◆ **What you should do**:
Give again, exactly as written, each line of the material below starting at the line that contains "C7: none -> 2.2uF (SIG3, SIG10)" and ending at the line that contains "R1: 1.5k (5V, N3) -> 1.5k (5V, N4)". Both ends count, and no other line does.

** Opening Listed records block **

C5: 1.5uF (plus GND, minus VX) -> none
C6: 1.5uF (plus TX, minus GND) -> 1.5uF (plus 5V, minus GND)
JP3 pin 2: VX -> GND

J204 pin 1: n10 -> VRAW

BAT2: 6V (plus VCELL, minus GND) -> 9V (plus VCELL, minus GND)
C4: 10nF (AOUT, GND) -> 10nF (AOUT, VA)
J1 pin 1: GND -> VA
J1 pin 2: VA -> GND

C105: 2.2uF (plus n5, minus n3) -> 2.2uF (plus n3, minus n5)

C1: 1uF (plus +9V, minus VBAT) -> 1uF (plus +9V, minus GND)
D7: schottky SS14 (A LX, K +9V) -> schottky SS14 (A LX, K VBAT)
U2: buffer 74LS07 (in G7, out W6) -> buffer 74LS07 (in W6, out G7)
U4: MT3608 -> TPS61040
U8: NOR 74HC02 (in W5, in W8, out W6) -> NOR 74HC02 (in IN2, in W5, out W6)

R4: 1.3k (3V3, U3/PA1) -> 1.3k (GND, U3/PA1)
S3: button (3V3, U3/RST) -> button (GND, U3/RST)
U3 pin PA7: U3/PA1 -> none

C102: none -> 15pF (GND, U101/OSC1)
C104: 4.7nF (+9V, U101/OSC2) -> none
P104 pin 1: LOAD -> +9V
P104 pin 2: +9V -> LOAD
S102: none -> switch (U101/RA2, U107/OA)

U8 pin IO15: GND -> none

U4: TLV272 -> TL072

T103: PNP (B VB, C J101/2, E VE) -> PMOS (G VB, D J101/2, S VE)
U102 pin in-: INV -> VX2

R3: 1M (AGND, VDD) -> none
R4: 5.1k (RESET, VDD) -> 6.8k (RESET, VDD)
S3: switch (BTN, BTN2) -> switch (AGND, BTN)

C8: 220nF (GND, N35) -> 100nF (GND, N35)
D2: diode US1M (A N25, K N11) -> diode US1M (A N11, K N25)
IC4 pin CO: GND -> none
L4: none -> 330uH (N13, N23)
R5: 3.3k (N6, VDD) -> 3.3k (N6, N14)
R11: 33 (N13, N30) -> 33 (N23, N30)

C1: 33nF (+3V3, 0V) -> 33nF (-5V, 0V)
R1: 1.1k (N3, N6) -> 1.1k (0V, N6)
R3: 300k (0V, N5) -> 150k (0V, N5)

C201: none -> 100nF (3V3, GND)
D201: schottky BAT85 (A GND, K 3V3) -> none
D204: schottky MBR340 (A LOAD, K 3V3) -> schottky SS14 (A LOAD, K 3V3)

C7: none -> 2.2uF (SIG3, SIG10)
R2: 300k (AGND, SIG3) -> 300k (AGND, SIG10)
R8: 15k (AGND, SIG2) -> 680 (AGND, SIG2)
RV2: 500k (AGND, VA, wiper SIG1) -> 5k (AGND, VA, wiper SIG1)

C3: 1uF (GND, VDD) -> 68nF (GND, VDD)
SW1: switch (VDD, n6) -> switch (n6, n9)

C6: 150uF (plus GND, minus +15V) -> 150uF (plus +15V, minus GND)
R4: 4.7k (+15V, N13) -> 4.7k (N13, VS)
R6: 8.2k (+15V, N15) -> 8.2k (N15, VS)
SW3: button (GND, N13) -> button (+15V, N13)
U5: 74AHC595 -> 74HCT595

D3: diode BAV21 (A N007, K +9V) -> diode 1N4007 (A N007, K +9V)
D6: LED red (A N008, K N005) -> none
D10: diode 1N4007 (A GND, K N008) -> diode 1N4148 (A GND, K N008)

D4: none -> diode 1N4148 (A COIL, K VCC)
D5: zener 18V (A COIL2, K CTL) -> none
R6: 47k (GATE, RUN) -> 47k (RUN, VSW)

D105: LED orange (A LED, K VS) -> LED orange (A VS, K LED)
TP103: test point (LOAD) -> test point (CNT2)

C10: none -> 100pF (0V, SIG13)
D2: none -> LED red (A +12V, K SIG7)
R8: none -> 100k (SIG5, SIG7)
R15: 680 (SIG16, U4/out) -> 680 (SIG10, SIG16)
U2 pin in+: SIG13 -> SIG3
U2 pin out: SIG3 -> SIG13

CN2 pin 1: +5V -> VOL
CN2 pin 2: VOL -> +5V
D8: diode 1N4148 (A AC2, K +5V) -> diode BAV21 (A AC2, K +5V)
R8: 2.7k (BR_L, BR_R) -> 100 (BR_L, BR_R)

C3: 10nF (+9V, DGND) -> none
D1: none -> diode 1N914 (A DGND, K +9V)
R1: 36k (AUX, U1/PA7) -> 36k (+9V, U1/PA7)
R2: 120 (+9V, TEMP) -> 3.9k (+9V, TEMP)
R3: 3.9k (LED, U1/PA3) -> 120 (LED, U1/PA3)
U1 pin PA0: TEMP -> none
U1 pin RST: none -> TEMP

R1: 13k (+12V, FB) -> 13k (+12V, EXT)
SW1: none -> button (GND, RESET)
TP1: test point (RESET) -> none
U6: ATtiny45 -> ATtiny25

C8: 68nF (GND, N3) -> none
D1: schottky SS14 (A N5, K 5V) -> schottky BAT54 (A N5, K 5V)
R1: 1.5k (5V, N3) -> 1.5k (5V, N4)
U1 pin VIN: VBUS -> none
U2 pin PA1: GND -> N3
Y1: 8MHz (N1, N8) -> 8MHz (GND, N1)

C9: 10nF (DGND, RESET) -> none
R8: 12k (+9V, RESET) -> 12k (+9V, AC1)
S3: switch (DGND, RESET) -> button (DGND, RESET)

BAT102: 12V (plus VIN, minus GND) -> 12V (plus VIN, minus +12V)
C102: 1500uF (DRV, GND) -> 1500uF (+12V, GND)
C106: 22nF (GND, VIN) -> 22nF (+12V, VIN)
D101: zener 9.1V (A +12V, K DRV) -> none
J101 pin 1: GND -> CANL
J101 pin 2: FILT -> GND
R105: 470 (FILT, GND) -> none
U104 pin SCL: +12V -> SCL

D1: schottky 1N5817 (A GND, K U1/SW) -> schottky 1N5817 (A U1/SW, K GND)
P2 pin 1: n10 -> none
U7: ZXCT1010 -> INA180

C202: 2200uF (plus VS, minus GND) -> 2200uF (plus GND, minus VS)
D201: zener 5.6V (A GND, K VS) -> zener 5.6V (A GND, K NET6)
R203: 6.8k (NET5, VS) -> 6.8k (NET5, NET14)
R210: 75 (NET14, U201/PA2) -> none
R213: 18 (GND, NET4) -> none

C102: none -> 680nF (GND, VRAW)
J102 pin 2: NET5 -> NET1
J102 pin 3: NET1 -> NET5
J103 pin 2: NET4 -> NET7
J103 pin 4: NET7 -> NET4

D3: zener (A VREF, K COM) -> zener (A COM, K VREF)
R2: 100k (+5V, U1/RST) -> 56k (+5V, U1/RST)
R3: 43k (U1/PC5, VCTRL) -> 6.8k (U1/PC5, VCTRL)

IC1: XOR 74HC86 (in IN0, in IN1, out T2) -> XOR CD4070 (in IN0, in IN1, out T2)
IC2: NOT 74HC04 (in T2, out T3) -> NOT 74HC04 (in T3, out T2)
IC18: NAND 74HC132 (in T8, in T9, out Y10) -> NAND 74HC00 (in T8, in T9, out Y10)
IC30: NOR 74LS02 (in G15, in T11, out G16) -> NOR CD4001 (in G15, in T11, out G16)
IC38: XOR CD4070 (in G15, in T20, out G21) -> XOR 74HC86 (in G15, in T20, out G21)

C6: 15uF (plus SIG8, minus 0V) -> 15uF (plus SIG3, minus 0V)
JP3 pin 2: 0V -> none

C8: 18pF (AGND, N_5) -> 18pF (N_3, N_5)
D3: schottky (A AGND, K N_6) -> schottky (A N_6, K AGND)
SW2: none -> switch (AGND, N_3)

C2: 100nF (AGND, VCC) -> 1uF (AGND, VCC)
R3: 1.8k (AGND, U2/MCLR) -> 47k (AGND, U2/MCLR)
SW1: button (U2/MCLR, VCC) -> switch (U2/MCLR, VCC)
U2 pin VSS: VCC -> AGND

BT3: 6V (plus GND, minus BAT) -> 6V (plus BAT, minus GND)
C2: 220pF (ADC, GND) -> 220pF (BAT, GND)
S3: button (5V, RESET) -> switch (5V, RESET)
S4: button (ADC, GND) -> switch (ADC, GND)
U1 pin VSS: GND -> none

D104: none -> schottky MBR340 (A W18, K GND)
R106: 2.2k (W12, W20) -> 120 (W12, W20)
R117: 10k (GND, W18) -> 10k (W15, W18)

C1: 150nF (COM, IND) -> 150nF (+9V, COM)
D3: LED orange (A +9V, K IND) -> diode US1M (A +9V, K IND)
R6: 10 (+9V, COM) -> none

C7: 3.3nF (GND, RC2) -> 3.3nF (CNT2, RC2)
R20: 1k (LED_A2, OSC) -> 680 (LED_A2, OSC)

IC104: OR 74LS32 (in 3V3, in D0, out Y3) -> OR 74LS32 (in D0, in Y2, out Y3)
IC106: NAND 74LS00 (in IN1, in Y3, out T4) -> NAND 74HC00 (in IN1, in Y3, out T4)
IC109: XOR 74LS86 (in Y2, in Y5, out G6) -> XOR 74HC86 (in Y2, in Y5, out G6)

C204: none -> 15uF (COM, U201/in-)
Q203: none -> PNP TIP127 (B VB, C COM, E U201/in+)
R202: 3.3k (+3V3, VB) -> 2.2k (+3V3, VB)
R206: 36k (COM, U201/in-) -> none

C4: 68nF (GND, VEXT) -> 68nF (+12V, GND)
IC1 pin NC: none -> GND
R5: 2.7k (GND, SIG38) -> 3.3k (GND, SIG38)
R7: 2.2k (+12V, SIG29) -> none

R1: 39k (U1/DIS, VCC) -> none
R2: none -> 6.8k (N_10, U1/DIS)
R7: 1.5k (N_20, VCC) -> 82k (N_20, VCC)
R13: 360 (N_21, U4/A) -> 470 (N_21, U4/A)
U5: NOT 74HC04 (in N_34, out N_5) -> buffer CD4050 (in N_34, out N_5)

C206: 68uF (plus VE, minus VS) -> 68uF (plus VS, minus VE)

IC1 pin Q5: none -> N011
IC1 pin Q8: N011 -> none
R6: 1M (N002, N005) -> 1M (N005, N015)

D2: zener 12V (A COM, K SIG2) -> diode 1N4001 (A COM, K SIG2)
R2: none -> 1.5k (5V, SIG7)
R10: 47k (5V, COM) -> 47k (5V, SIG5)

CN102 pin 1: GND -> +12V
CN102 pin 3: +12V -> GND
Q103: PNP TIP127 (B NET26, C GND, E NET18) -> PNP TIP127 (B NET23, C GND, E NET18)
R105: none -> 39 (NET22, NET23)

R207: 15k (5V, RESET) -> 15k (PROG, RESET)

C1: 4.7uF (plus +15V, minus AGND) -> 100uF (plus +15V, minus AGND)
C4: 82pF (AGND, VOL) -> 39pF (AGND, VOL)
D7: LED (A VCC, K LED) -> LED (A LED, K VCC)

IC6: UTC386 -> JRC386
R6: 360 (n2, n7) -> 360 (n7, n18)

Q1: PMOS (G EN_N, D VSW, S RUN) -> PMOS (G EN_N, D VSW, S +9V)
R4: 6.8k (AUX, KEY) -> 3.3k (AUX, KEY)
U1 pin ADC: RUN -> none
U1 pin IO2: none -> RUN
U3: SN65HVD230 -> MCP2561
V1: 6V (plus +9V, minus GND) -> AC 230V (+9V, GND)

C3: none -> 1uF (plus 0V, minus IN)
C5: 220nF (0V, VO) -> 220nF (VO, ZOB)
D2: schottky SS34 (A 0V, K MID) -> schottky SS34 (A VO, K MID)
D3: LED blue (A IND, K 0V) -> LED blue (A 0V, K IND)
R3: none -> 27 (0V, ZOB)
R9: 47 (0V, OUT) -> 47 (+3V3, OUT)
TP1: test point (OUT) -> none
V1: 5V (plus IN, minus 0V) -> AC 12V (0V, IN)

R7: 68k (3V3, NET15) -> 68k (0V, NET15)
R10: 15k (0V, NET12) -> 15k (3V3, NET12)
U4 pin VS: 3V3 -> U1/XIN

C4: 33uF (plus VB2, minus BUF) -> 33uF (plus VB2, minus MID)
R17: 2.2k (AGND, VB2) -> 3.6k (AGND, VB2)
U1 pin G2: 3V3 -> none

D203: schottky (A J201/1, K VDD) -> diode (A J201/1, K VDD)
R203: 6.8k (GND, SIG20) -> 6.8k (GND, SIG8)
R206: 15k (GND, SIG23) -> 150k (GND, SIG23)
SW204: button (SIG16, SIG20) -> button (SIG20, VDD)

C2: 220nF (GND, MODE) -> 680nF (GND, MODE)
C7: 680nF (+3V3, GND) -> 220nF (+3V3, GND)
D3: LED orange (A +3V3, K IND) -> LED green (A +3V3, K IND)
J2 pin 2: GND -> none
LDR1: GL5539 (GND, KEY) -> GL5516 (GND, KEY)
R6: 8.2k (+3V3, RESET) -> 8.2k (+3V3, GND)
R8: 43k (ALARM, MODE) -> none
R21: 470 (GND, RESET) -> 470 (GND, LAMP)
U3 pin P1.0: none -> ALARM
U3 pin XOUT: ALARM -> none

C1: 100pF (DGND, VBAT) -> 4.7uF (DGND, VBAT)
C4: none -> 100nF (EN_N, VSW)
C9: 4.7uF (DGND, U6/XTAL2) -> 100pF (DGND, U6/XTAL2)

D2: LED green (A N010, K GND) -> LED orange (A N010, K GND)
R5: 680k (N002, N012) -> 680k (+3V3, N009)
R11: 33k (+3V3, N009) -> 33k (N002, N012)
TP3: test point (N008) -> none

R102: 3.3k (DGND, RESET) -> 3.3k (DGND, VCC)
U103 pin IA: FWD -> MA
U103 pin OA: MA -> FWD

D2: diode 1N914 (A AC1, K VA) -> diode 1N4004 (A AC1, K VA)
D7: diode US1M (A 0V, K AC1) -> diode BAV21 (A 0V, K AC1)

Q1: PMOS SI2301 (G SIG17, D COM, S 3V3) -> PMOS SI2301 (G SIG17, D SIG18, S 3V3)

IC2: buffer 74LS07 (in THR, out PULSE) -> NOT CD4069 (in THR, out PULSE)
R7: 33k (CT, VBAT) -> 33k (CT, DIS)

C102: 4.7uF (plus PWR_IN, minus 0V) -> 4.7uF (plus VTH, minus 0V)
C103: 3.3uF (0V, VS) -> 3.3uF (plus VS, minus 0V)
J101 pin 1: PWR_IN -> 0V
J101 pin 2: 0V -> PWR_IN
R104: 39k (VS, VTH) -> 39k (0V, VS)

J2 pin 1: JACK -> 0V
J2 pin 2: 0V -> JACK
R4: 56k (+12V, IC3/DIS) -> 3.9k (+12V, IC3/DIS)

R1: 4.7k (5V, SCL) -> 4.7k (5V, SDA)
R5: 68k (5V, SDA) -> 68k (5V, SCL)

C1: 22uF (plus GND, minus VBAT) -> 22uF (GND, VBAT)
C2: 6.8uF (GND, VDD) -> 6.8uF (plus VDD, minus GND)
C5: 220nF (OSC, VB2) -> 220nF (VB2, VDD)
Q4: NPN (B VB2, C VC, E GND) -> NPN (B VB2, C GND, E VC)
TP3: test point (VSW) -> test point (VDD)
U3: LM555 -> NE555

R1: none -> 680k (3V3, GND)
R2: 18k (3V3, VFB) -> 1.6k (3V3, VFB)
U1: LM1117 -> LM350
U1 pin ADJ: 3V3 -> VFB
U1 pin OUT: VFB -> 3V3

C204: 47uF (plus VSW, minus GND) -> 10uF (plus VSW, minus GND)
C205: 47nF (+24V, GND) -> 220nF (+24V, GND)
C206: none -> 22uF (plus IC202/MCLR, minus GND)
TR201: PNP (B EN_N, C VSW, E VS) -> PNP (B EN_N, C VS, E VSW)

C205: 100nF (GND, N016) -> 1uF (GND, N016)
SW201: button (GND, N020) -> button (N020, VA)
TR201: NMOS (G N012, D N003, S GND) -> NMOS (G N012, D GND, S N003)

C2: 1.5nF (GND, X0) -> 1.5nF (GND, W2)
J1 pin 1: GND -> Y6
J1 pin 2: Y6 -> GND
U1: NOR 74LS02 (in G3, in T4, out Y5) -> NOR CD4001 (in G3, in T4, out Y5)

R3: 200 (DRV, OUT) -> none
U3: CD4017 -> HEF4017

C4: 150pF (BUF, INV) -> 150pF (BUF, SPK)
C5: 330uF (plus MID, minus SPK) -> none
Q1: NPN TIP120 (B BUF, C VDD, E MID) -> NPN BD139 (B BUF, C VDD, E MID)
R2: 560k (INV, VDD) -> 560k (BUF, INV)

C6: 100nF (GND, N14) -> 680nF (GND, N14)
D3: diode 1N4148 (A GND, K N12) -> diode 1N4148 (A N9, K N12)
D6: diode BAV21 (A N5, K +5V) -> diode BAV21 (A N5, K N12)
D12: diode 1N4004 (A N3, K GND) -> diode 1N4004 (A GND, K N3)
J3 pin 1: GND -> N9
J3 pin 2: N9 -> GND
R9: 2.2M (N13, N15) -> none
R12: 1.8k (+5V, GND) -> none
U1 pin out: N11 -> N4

** Closing Listed records block **

◆ **Answer to the exercise**:
C7: none -> 2.2uF (SIG3, SIG10)
R2: 300k (AGND, SIG3) -> 300k (AGND, SIG10)
R8: 15k (AGND, SIG2) -> 680 (AGND, SIG2)
RV2: 500k (AGND, VA, wiper SIG1) -> 5k (AGND, VA, wiper SIG1)

C3: 1uF (GND, VDD) -> 68nF (GND, VDD)
SW1: switch (VDD, n6) -> switch (n6, n9)

C6: 150uF (plus GND, minus +15V) -> 150uF (plus +15V, minus GND)
R4: 4.7k (+15V, N13) -> 4.7k (N13, VS)
R6: 8.2k (+15V, N15) -> 8.2k (N15, VS)
SW3: button (GND, N13) -> button (+15V, N13)
U5: 74AHC595 -> 74HCT595

D3: diode BAV21 (A N007, K +9V) -> diode 1N4007 (A N007, K +9V)
D6: LED red (A N008, K N005) -> none
D10: diode 1N4007 (A GND, K N008) -> diode 1N4148 (A GND, K N008)

D4: none -> diode 1N4148 (A COIL, K VCC)
D5: zener 18V (A COIL2, K CTL) -> none
R6: 47k (GATE, RUN) -> 47k (RUN, VSW)

D105: LED orange (A LED, K VS) -> LED orange (A VS, K LED)
TP103: test point (LOAD) -> test point (CNT2)

C10: none -> 100pF (0V, SIG13)
D2: none -> LED red (A +12V, K SIG7)
R8: none -> 100k (SIG5, SIG7)
R15: 680 (SIG16, U4/out) -> 680 (SIG10, SIG16)
U2 pin in+: SIG13 -> SIG3
U2 pin out: SIG3 -> SIG13

CN2 pin 1: +5V -> VOL
CN2 pin 2: VOL -> +5V
D8: diode 1N4148 (A AC2, K +5V) -> diode BAV21 (A AC2, K +5V)
R8: 2.7k (BR_L, BR_R) -> 100 (BR_L, BR_R)

C3: 10nF (+9V, DGND) -> none
D1: none -> diode 1N914 (A DGND, K +9V)
R1: 36k (AUX, U1/PA7) -> 36k (+9V, U1/PA7)
R2: 120 (+9V, TEMP) -> 3.9k (+9V, TEMP)
R3: 3.9k (LED, U1/PA3) -> 120 (LED, U1/PA3)
U1 pin PA0: TEMP -> none
U1 pin RST: none -> TEMP

R1: 13k (+12V, FB) -> 13k (+12V, EXT)
SW1: none -> button (GND, RESET)
TP1: test point (RESET) -> none
U6: ATtiny45 -> ATtiny25

C8: 68nF (GND, N3) -> none
D1: schottky SS14 (A N5, K 5V) -> schottky BAT54 (A N5, K 5V)
R1: 1.5k (5V, N3) -> 1.5k (5V, N4)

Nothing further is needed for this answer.